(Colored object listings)
.....
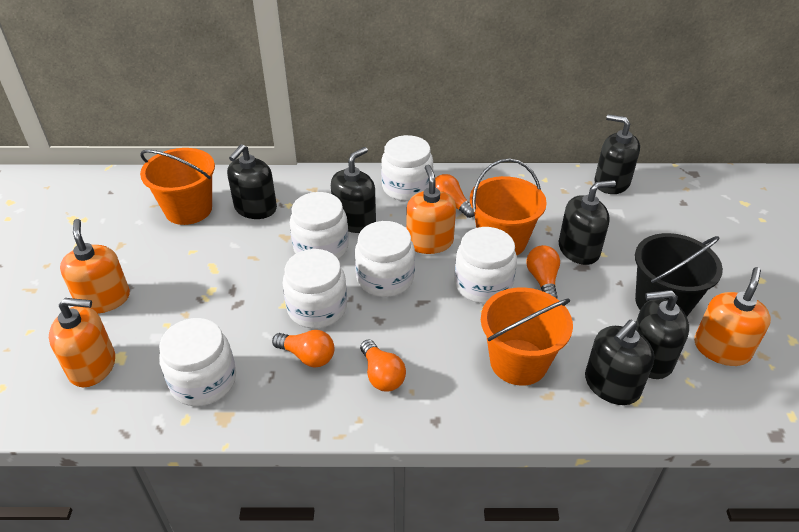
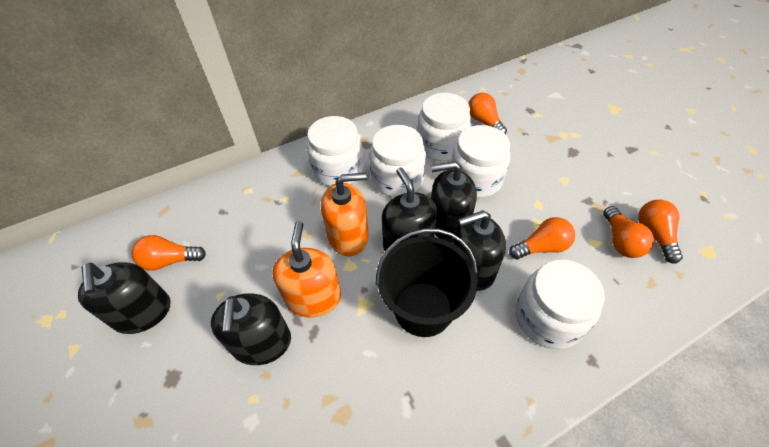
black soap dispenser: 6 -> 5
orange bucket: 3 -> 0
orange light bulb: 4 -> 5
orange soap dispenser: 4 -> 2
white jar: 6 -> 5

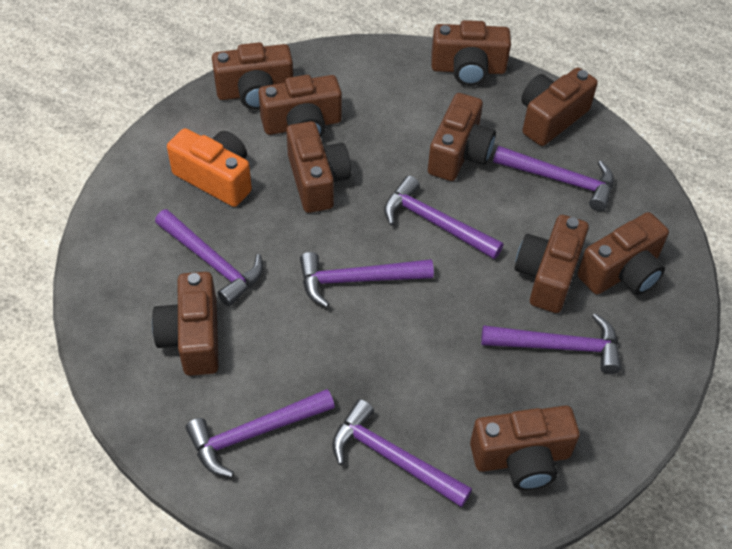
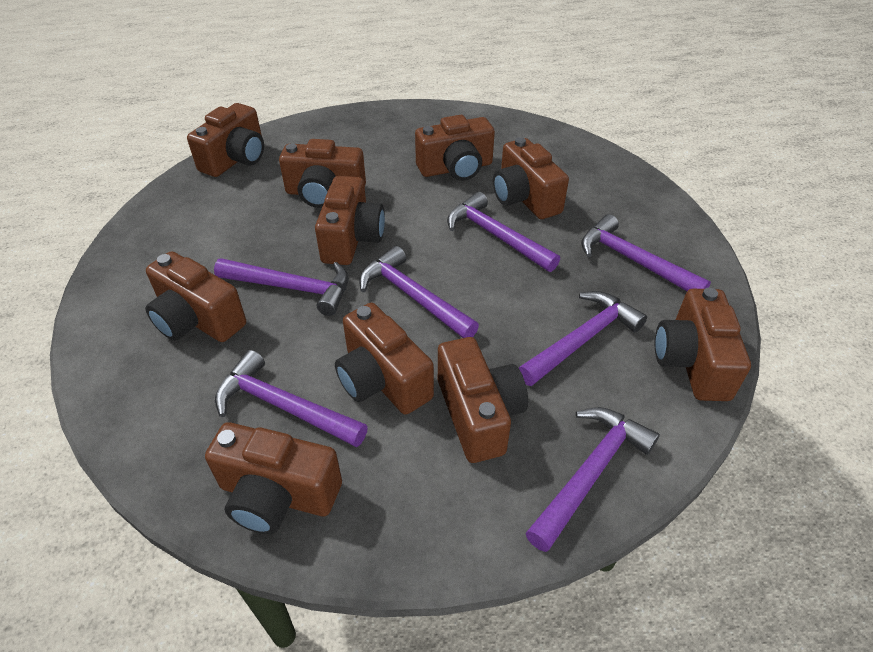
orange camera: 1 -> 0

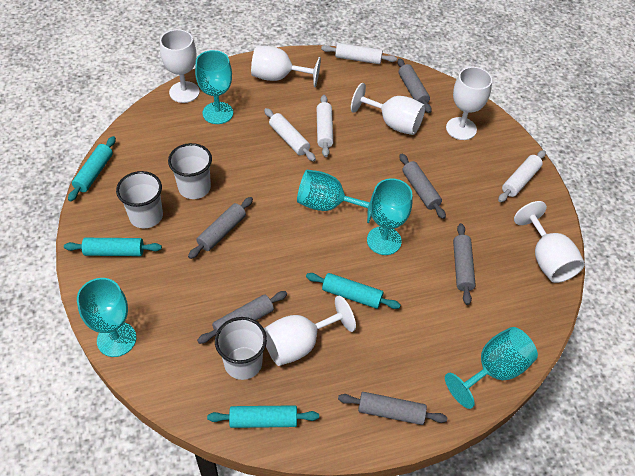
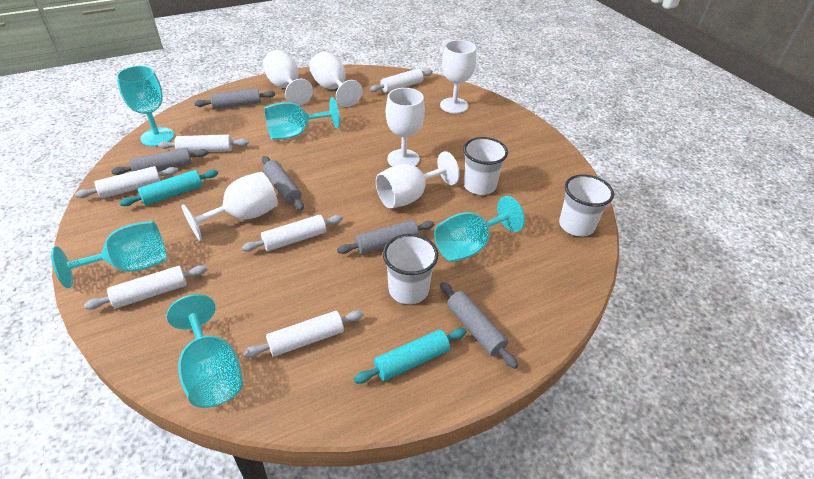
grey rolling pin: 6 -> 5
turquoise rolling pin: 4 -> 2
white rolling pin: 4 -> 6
.....
> Brief: From the line containing "white jar: 6 -> 5" to the final line above, both included, transcribe every line exactly and leave all pictures out.

> Answer to this problem:
white jar: 6 -> 5

orange camera: 1 -> 0

grey rolling pin: 6 -> 5
turquoise rolling pin: 4 -> 2
white rolling pin: 4 -> 6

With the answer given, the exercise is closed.